━━━━━ THE RECORDS
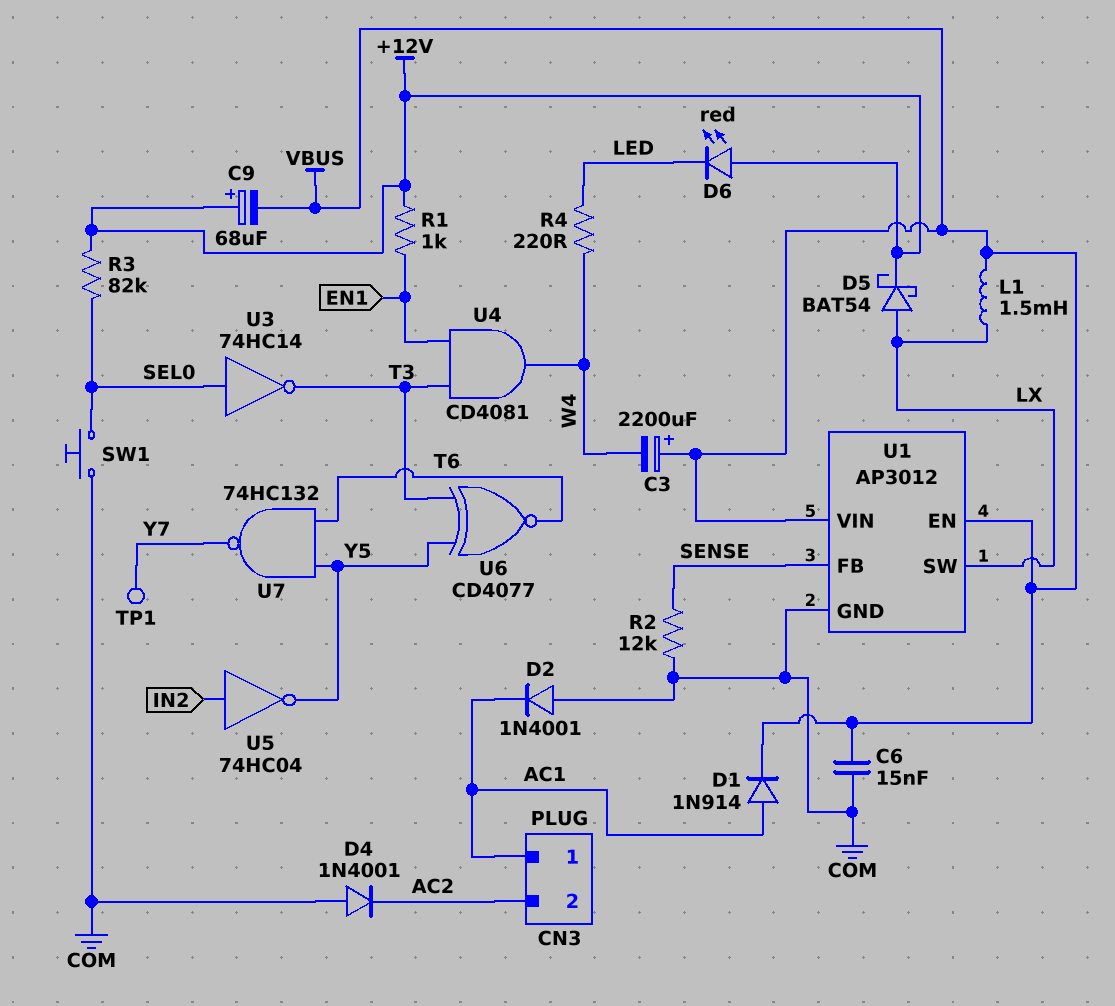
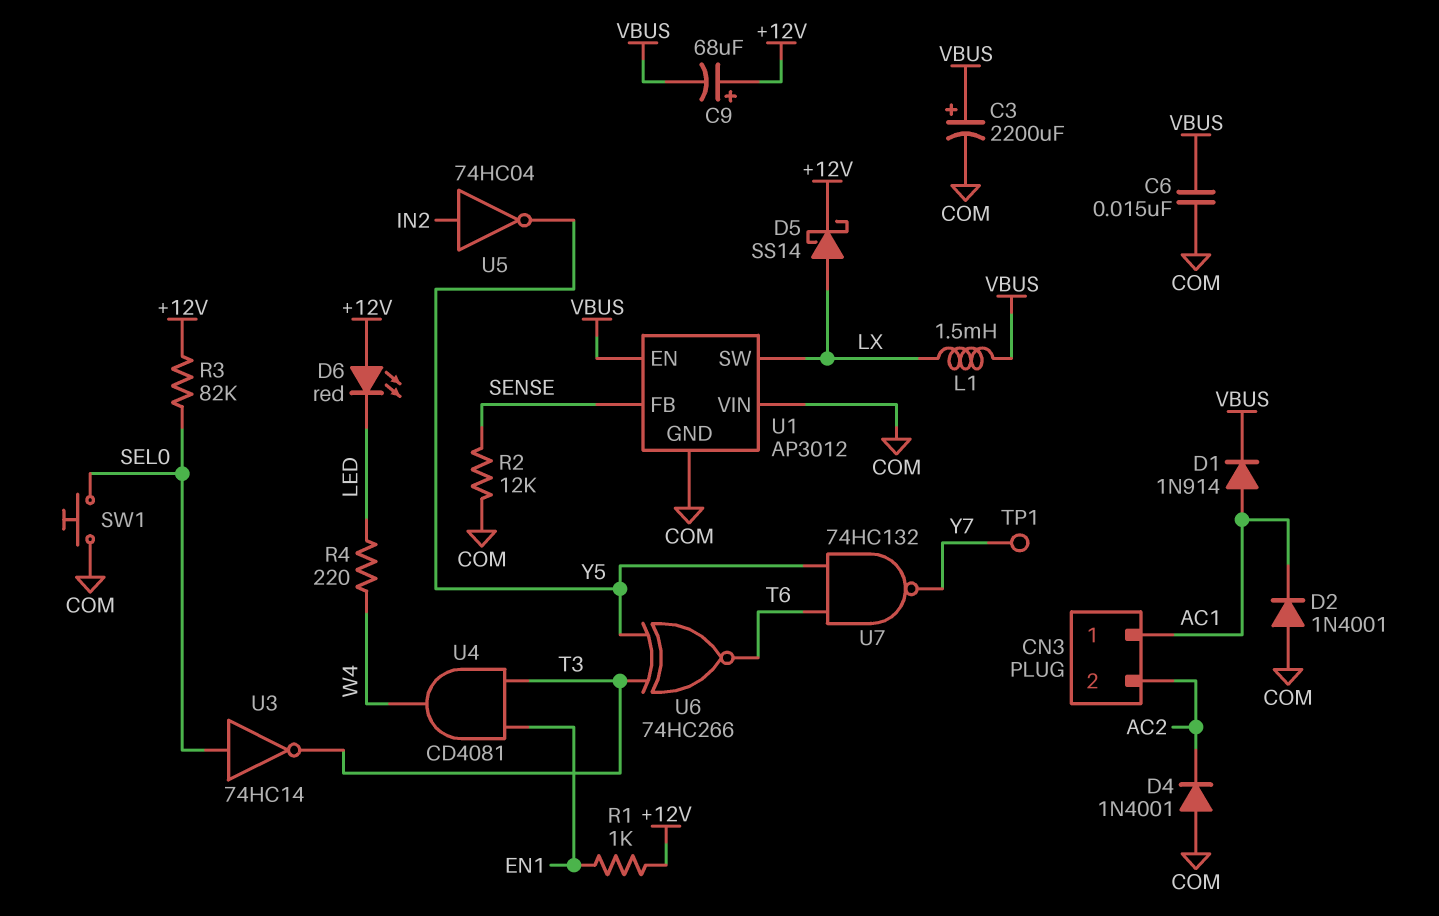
C3: 2200uF (plus VBUS, minus W4) -> 2200uF (plus VBUS, minus COM)
D5: schottky BAT54 (A LX, K +12V) -> schottky SS14 (A LX, K +12V)
U1 pin VIN: VBUS -> COM
U6: XNOR CD4077 (in T3, in Y5, out T6) -> XNOR 74HC266 (in T3, in Y5, out T6)

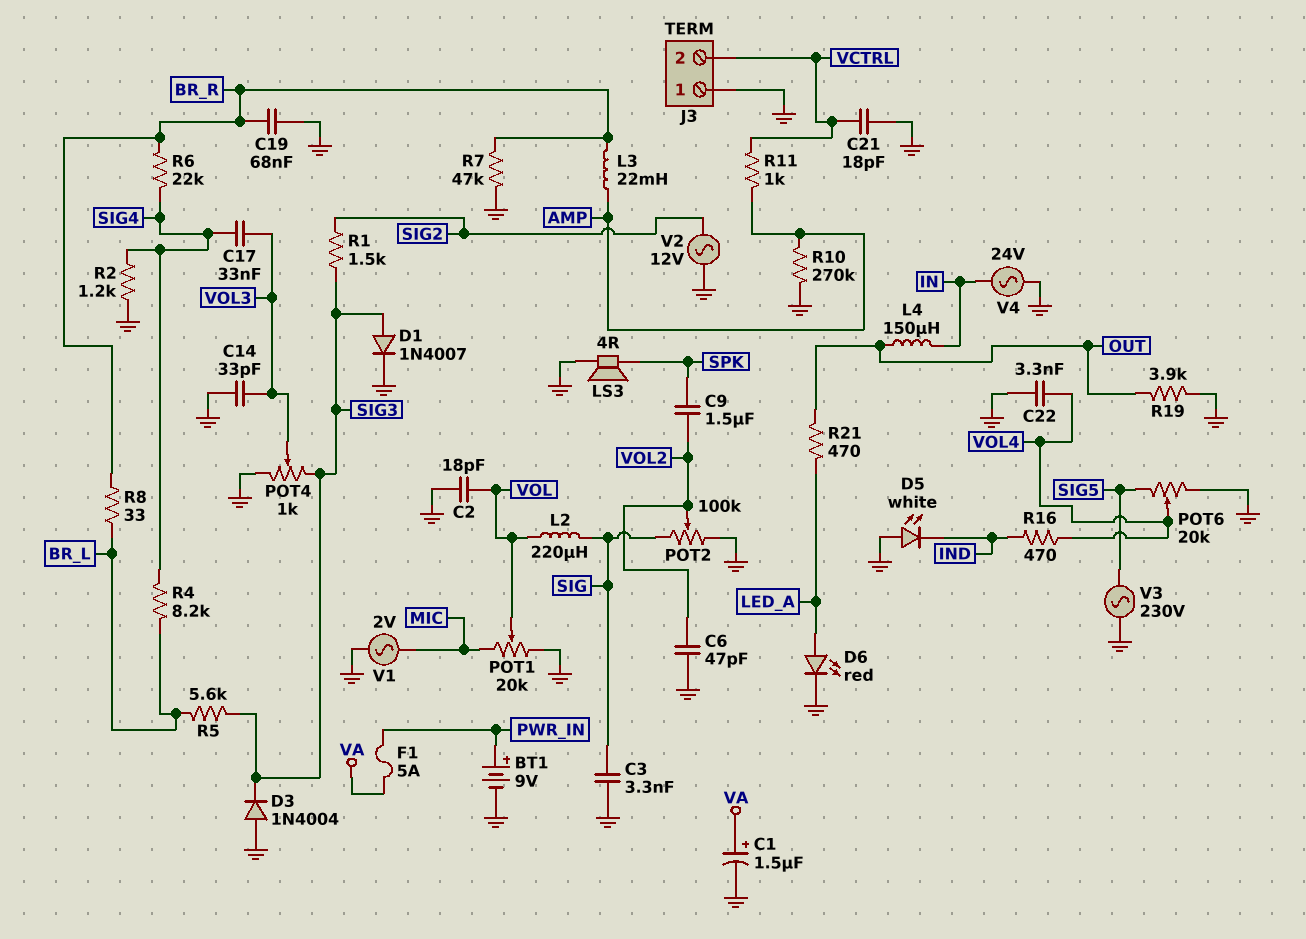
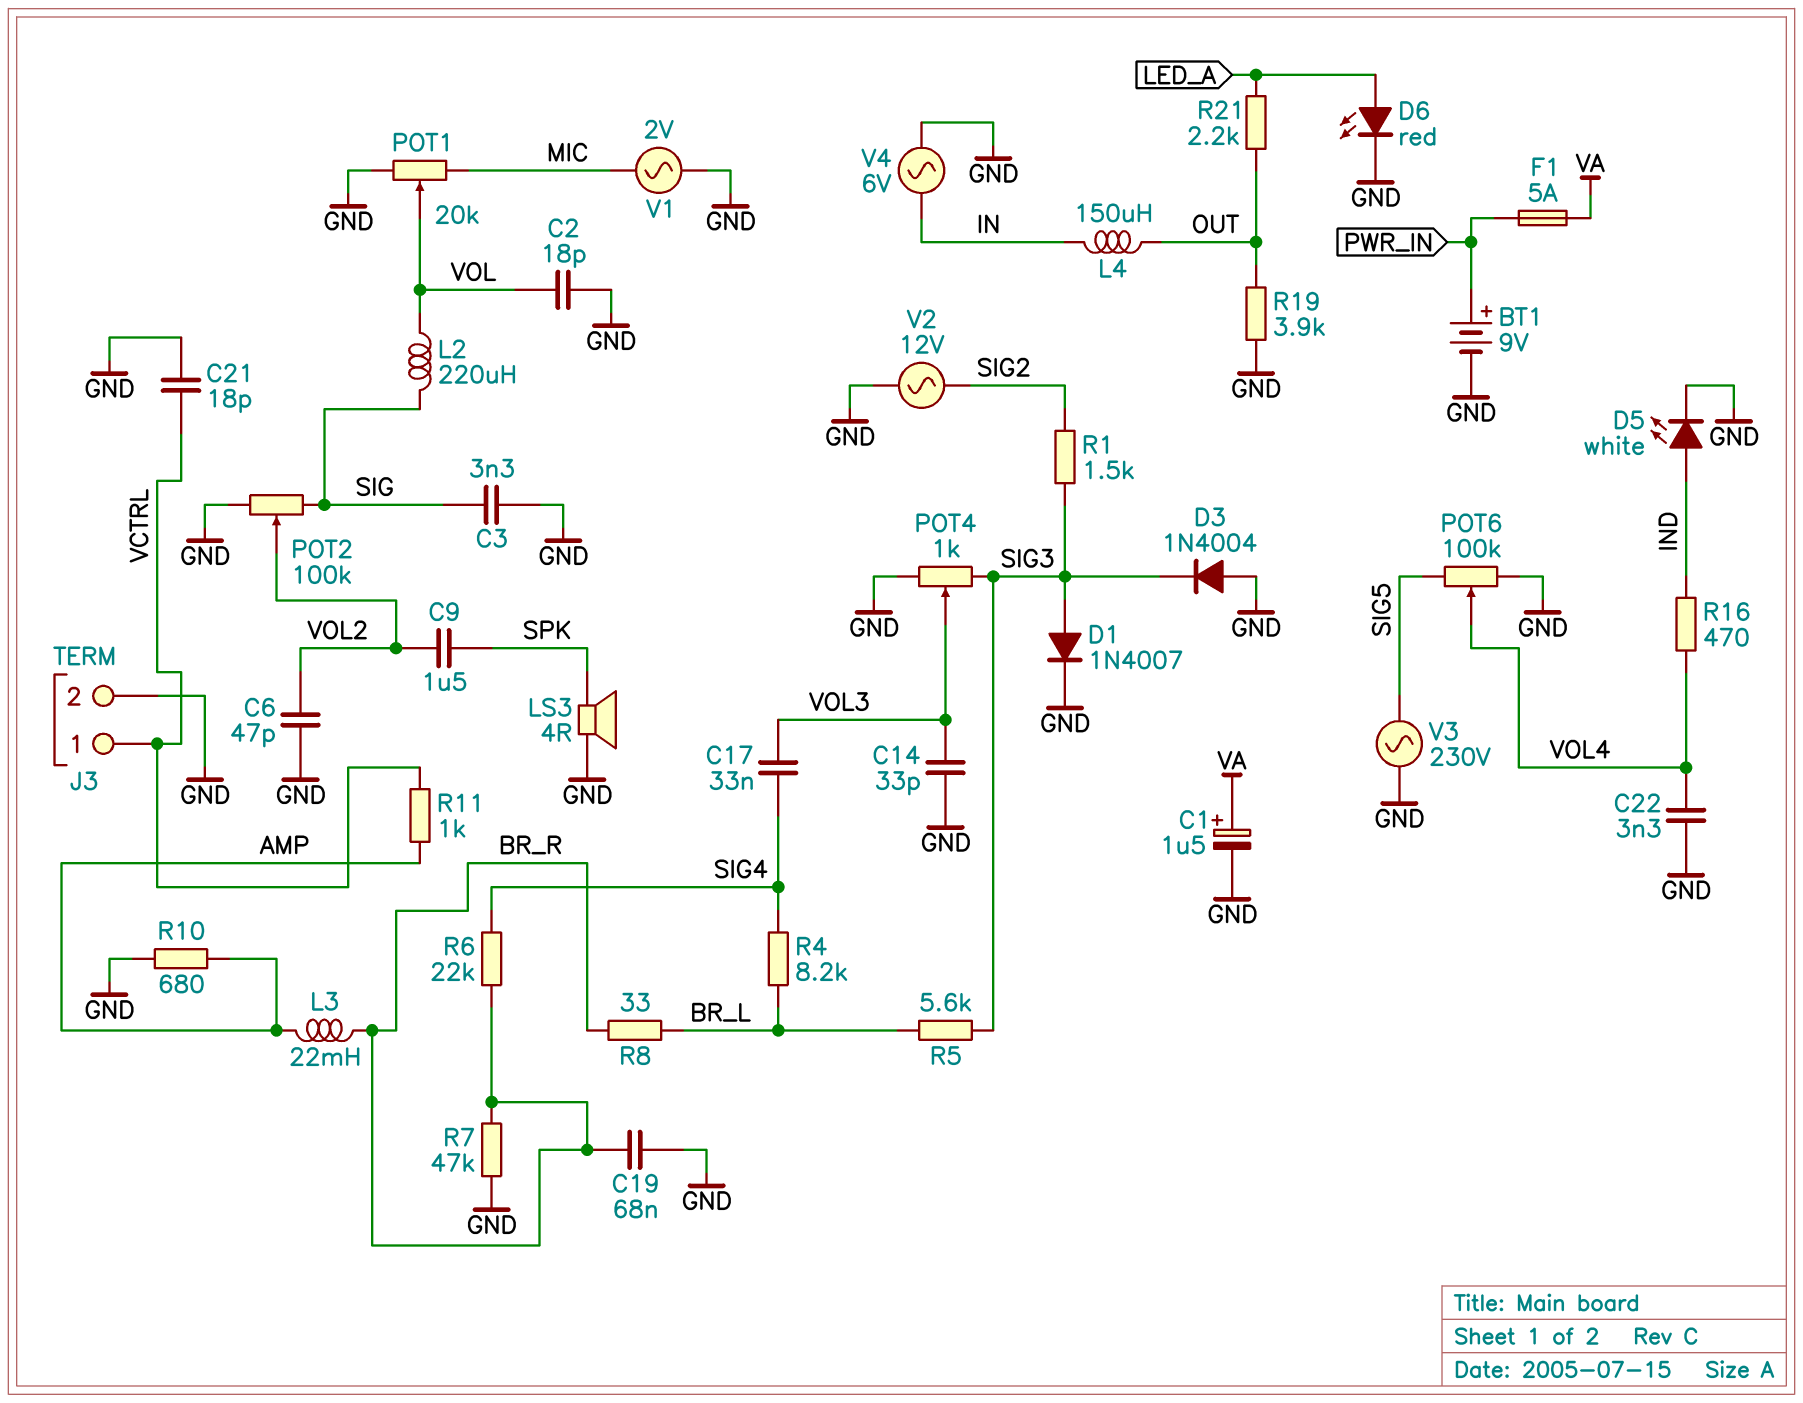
D5: LED white (A GND, K IND) -> LED white (A IND, K GND)
J3 pin 1: GND -> VCTRL
J3 pin 2: VCTRL -> GND
POT6: 20k (GND, SIG5, wiper VOL4) -> 100k (GND, SIG5, wiper VOL4)
R2: 1.2k (GND, SIG4) -> none
R10: 270k (AMP, GND) -> 680 (AMP, GND)
R21: 470 (LED_A, OUT) -> 2.2k (LED_A, OUT)
V4: AC 24V (GND, IN) -> AC 6V (GND, IN)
━━━━━━━━━━
▶ EXERCISE INSTRUCTIONS
Each line above that contains "VBUS" must be copied out.

▶ ANSWER SPACE
C3: 2200uF (plus VBUS, minus W4) -> 2200uF (plus VBUS, minus COM)
U1 pin VIN: VBUS -> COM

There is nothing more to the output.